--- DATA EXCERPTS Enclosed Below ---

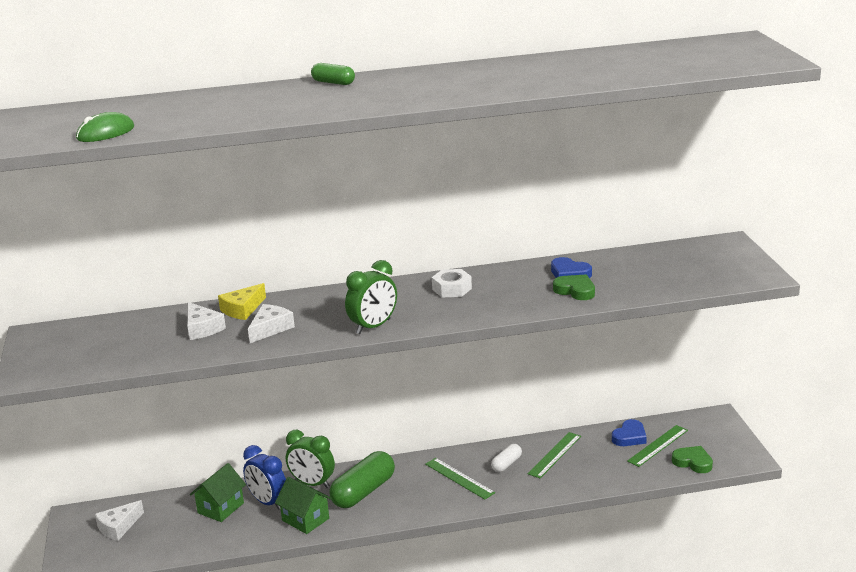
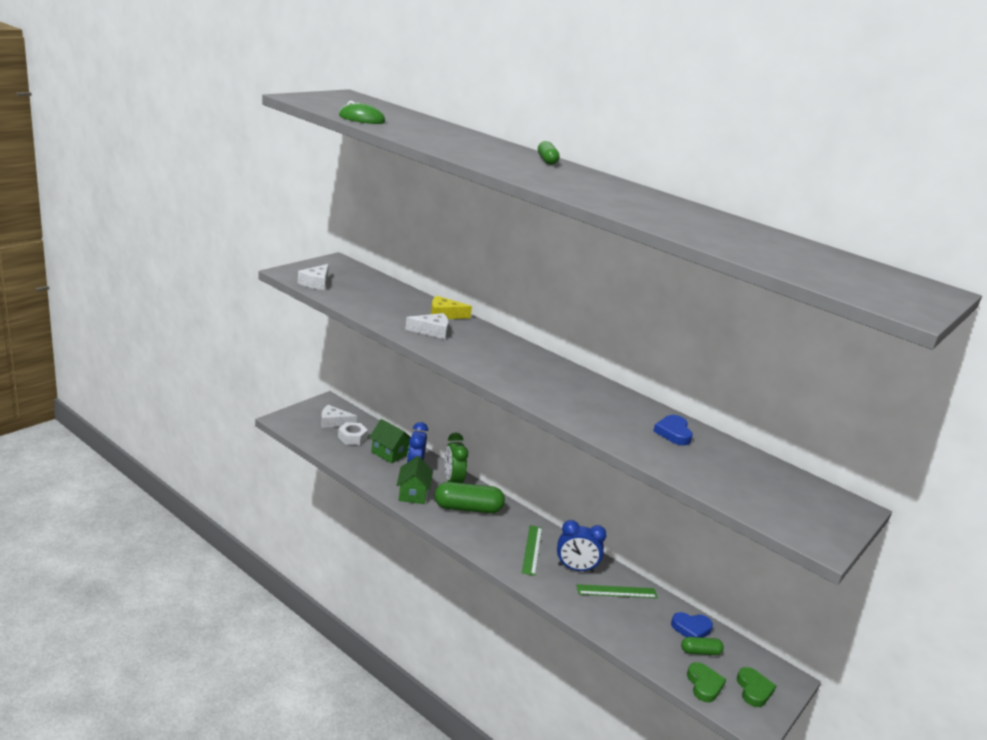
camera: 45 degrees right, 0 degrees up
(202, 328) = (404, 308): white cheese -> white cheese (316, 283)
(221, 508) = (389, 453): green house -> green house turned 45 degrees clockwise
(373, 326) = (481, 368): green clock -> none
(452, 289) = (576, 385): white nut -> white nut (352, 437)
(506, 464) = (575, 568): white capsule -> blue clock
(575, 290) = (650, 443): green heart -> green heart (753, 690)
(657, 445) = (700, 652): green ruler -> green capsule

--- End of Enclosed DATA EXCERPTS ---

▸ **TASK REQUIREMENTS**
What lines in the entries above include the string "green"? Return each one.

▸ **ANSWER SPACE**
(221, 508) = (389, 453): green house -> green house turned 45 degrees clockwise
(373, 326) = (481, 368): green clock -> none
(575, 290) = (650, 443): green heart -> green heart (753, 690)
(657, 445) = (700, 652): green ruler -> green capsule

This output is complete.